#### Given entries
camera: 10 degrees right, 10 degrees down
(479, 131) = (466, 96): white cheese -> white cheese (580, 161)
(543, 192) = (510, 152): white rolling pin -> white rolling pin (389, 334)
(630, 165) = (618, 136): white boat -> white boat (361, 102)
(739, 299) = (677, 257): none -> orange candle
########
#### Given entries
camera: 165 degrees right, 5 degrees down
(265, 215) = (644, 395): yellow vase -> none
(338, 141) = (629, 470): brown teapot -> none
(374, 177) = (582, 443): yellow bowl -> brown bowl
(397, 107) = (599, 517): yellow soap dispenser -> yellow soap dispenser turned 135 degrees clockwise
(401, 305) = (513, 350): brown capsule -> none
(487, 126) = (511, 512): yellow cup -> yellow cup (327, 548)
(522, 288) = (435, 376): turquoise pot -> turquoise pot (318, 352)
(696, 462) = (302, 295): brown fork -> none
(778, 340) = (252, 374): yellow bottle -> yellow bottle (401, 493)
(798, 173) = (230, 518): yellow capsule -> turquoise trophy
########
### Task to carry out
Look above for the line with "camera: 10 degrees right, 10 degrees down" and the line with "(739, 299) = (677, 257): none". Write out those two lines and all the lines between them, exactly, and no others.

### Task solution
camera: 10 degrees right, 10 degrees down
(479, 131) = (466, 96): white cheese -> white cheese (580, 161)
(543, 192) = (510, 152): white rolling pin -> white rolling pin (389, 334)
(630, 165) = (618, 136): white boat -> white boat (361, 102)
(739, 299) = (677, 257): none -> orange candle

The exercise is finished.